What is needed -> The entries need to be copied exactly as they stand, images left out.

Task material ->
---

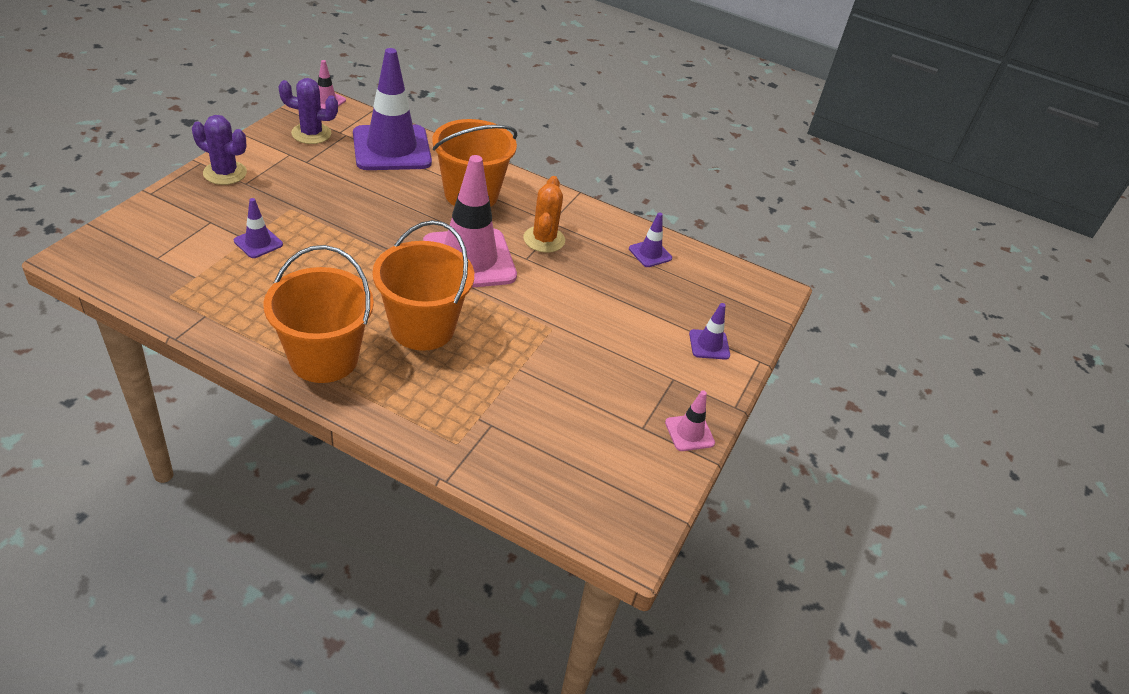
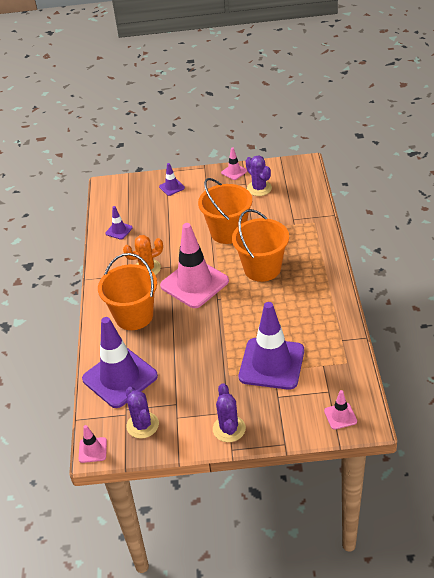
camera: 110 degrees left, 0 degrees up
(115, 244) = (340, 416): none -> pink traffic cone
(258, 243) = (271, 364): purple traffic cone -> purple traffic cone, size x2.30
(324, 358) = (317, 284): orange bucket -> orange bucket (228, 232)
(613, 435) = (259, 188): none -> purple cactus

---

Solution to the problem ->
camera: 110 degrees left, 0 degrees up
(115, 244) = (340, 416): none -> pink traffic cone
(258, 243) = (271, 364): purple traffic cone -> purple traffic cone, size x2.30
(324, 358) = (317, 284): orange bucket -> orange bucket (228, 232)
(613, 435) = (259, 188): none -> purple cactus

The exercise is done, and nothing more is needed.